* To do *
Your output is the line containing "camera: 130 degrees left, 5 degrees down" plus all lines after it to the end of the records, reproduced exactly, with nothing else.

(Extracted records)
▼▼▼

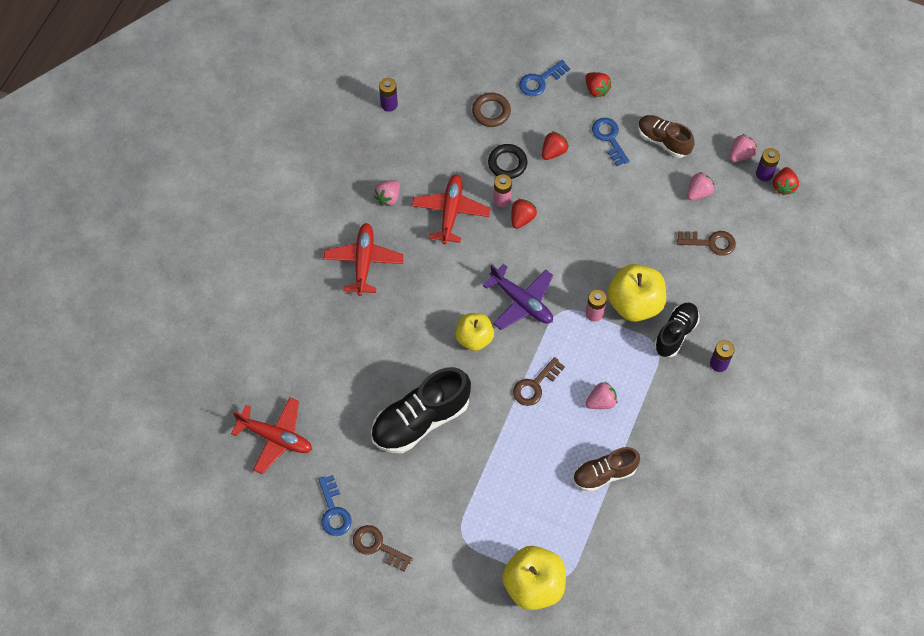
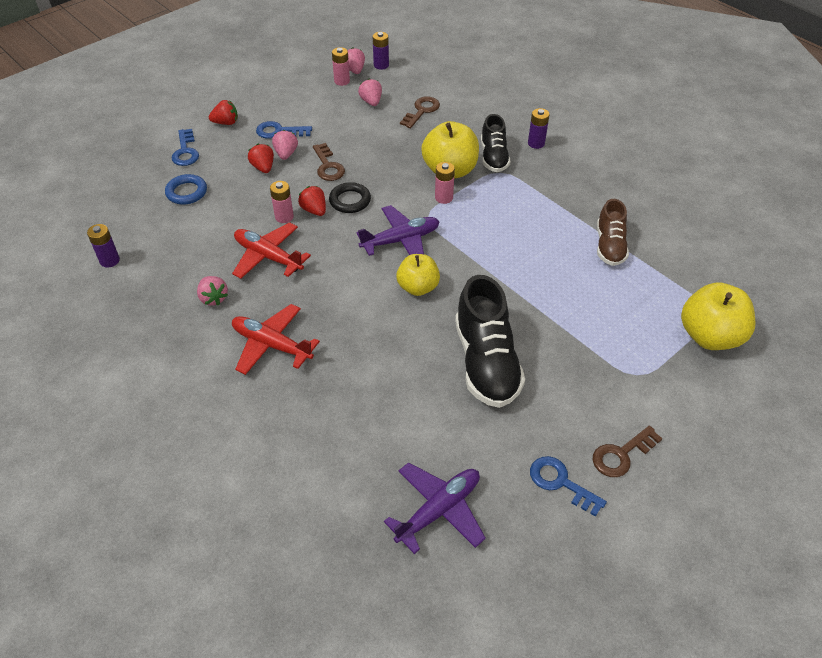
camera: 65 degrees left, 15 degrees down
(275, 437) = (438, 510): red plane -> purple plane
(333, 511) = (561, 483): blue key -> blue key turned 150 degrees counterclockwise
(491, 111) = (186, 192): brown ring -> blue ring
(507, 163) = (249, 200): black ring -> black ring (350, 201)
(535, 385) = (494, 261): brown key -> brown key (328, 166)
(601, 401) = (535, 223): pink strawberry -> pink strawberry (286, 154)
(663, 141) = (308, 104): brown shoe -> none
(675, 333) = (493, 157): black shoe -> black shoe turned 150 degrees counterclockwise
(716, 152) = (342, 81): none -> pink battery
(783, 186) = (399, 60): red strawberry -> none

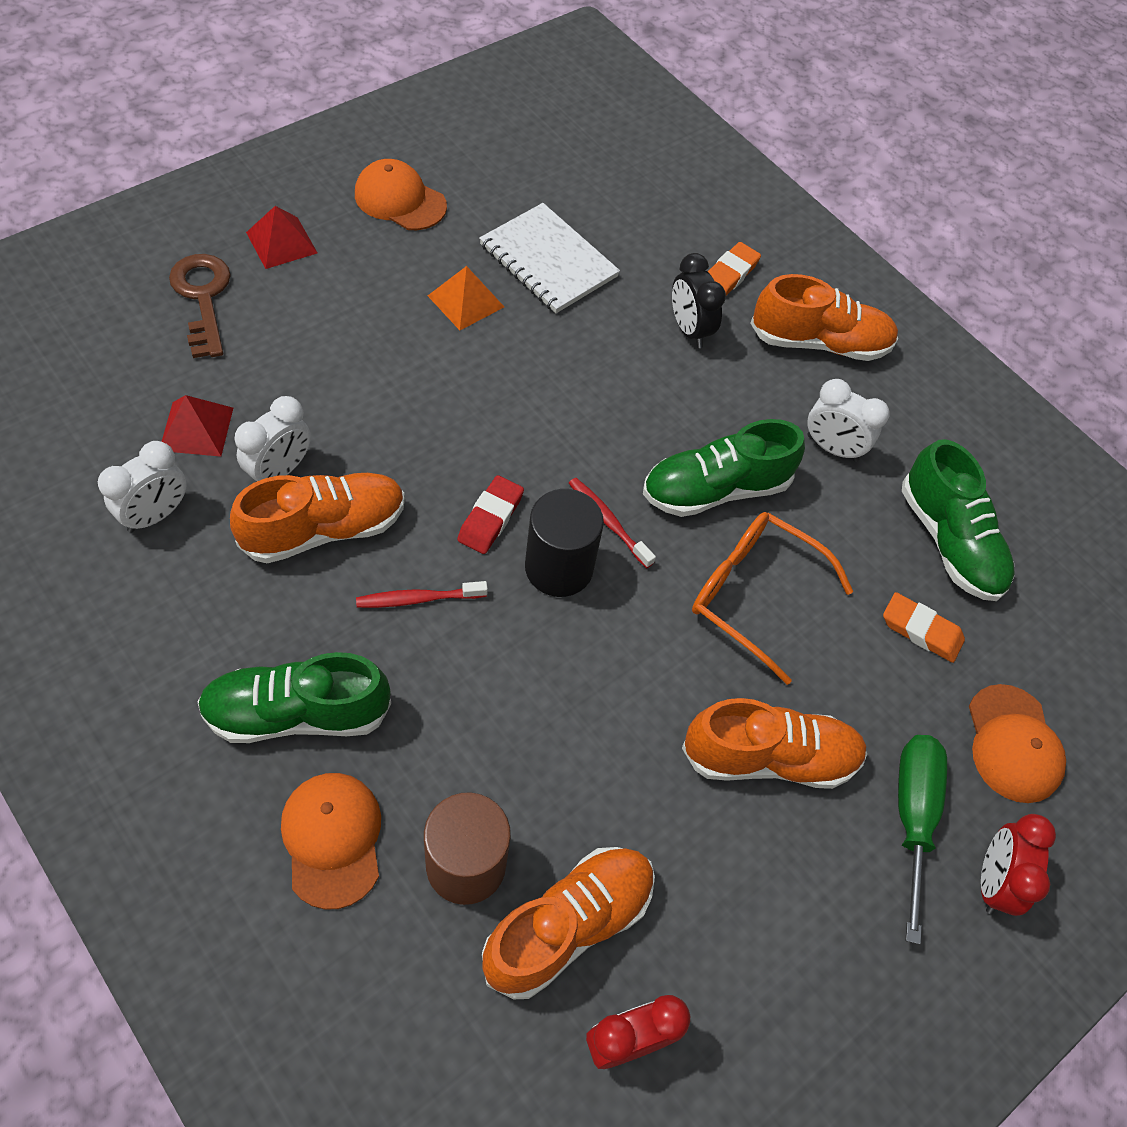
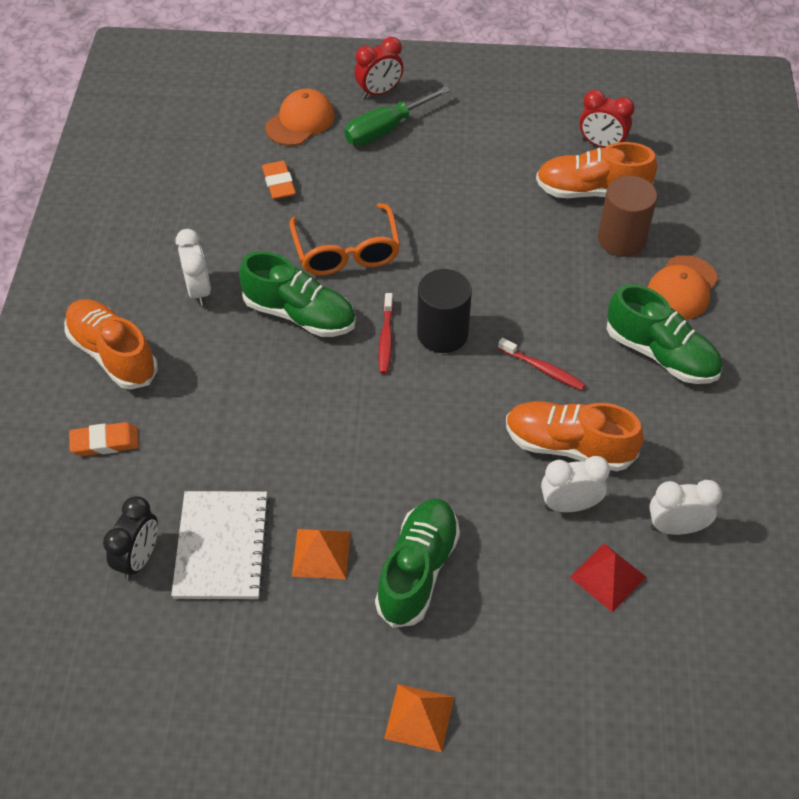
camera: 130 degrees left, 5 degrees down
(203, 298) = (527, 700): brown key -> none
(282, 242) = (419, 717): red pyramid -> orange pyramid
(400, 200) = (279, 695): orange cap -> none
(490, 518) = (456, 386): red eraser -> none
(689, 330) = (187, 421): black clock -> black clock (139, 558)
(769, 757) = (426, 187): orange shoe -> none
(949, 541) = (203, 207): green shoe -> green shoe (418, 570)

▲▲▲

* Answer to this exercise *
camera: 130 degrees left, 5 degrees down
(203, 298) = (527, 700): brown key -> none
(282, 242) = (419, 717): red pyramid -> orange pyramid
(400, 200) = (279, 695): orange cap -> none
(490, 518) = (456, 386): red eraser -> none
(689, 330) = (187, 421): black clock -> black clock (139, 558)
(769, 757) = (426, 187): orange shoe -> none
(949, 541) = (203, 207): green shoe -> green shoe (418, 570)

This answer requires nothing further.